Records from a dataset:

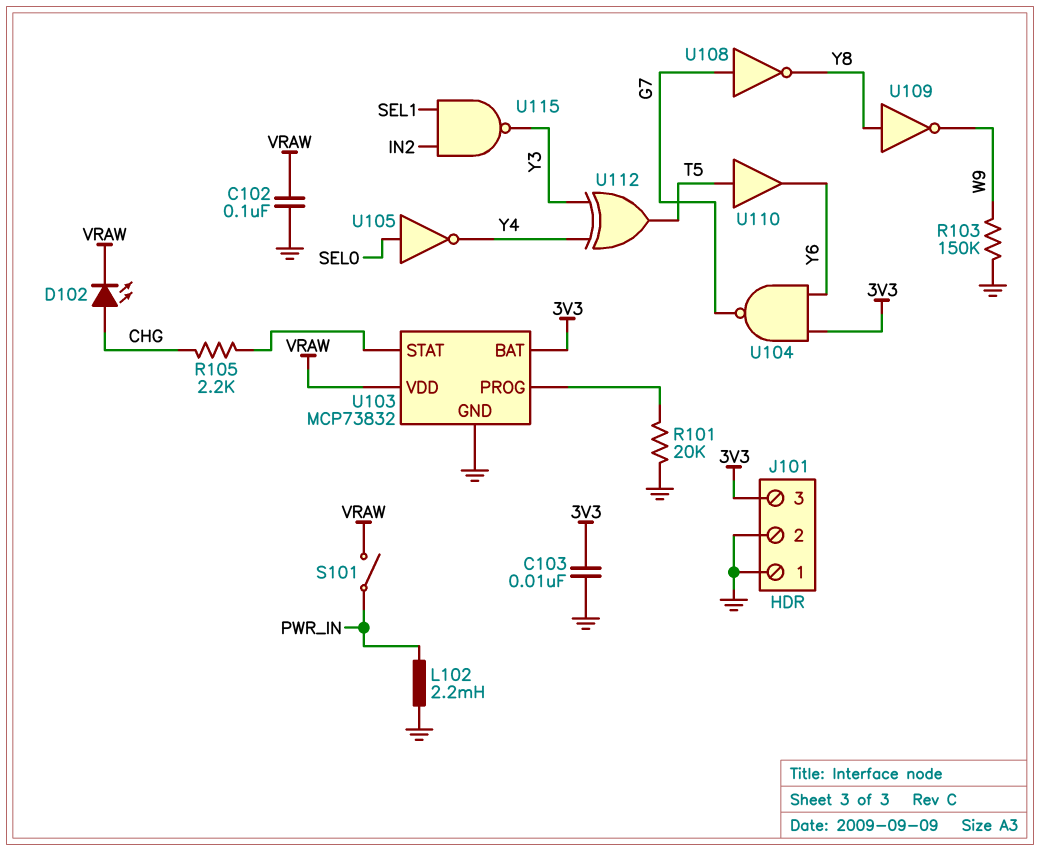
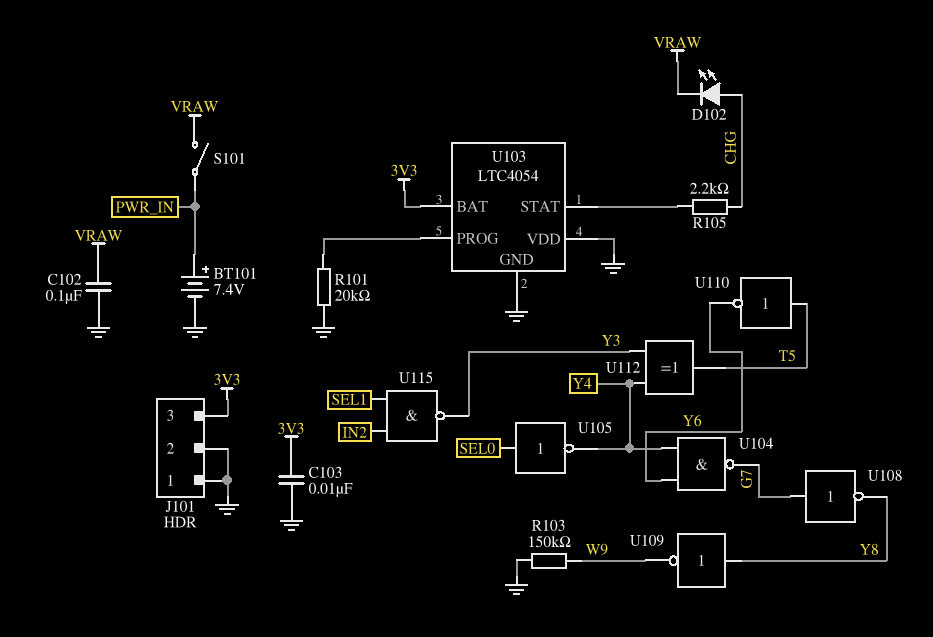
BT101: none -> 7.4V (plus PWR_IN, minus GND)
L102: 2.2mH (GND, PWR_IN) -> none
U103: MCP73832 -> LTC4054
U103 pin VDD: VRAW -> GND
U104: NAND (in 3V3, in Y6, out G7) -> NAND (in Y4, in Y6, out G7)
U110: buffer (in T5, out Y6) -> NOT (in T5, out Y6)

Work instruction: Check every line of the data, and copy the ones that contain "none".

Problem solution:
BT101: none -> 7.4V (plus PWR_IN, minus GND)
L102: 2.2mH (GND, PWR_IN) -> none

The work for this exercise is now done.